DIRECTIONS: Reproduce verbatim the line containing "SW1: button (5V, SEL0) -> button (SEL0, SEL1)" and every line that follows it through the end of the entries below, omitting all pictures.

Start of Block

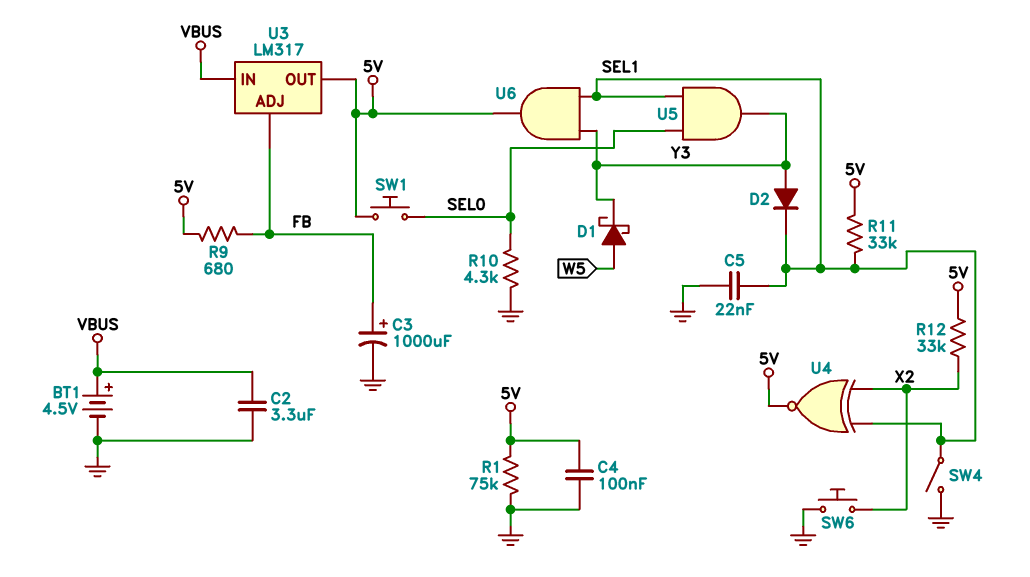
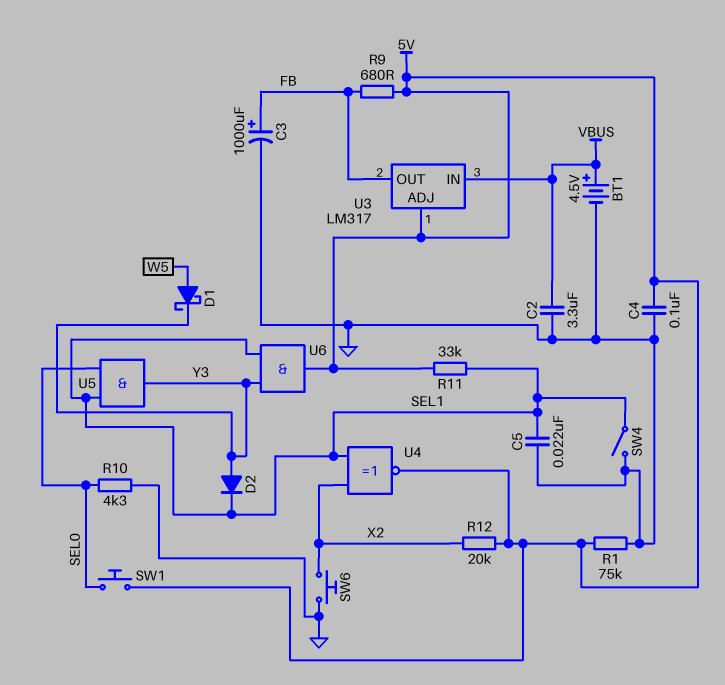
R12: 33k (5V, X2) -> 20k (5V, X2)
U3 pin ADJ: FB -> 5V
U3 pin OUT: 5V -> FB

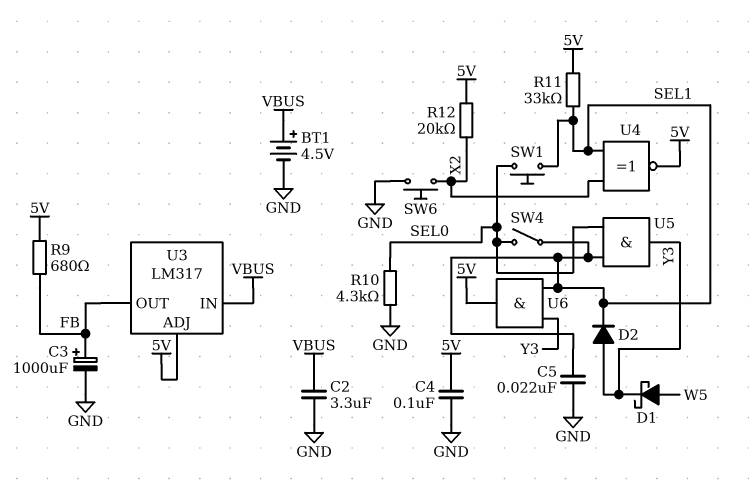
R1: 75k (5V, GND) -> none
SW1: button (5V, SEL0) -> button (SEL0, SEL1)
SW4: switch (GND, SEL1) -> switch (SEL0, SEL1)

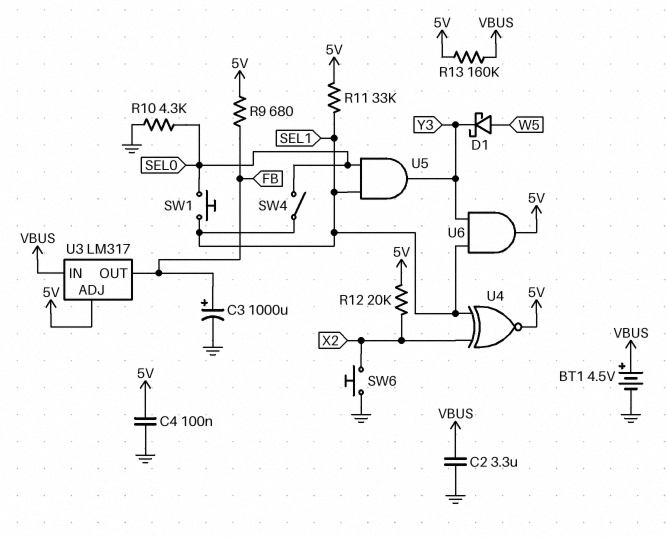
C5: 22nF (GND, SEL1) -> none
D2: diode (A Y3, K SEL1) -> none
R13: none -> 160k (5V, VBUS)

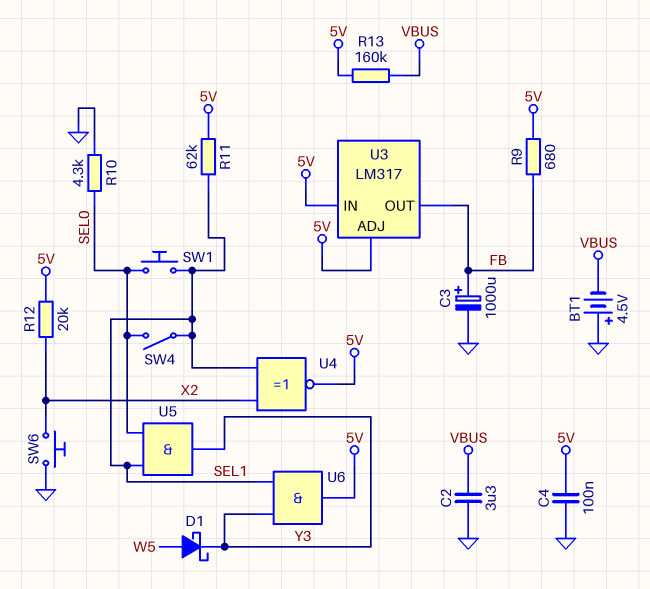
BT1: 4.5V (plus VBUS, minus GND) -> 4.5V (plus GND, minus VBUS)
R11: 33k (5V, SEL1) -> 62k (5V, SEL1)
U3 pin IN: VBUS -> 5V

End of Block

EXPECTED ANSWER:
SW1: button (5V, SEL0) -> button (SEL0, SEL1)
SW4: switch (GND, SEL1) -> switch (SEL0, SEL1)

C5: 22nF (GND, SEL1) -> none
D2: diode (A Y3, K SEL1) -> none
R13: none -> 160k (5V, VBUS)

BT1: 4.5V (plus VBUS, minus GND) -> 4.5V (plus GND, minus VBUS)
R11: 33k (5V, SEL1) -> 62k (5V, SEL1)
U3 pin IN: VBUS -> 5V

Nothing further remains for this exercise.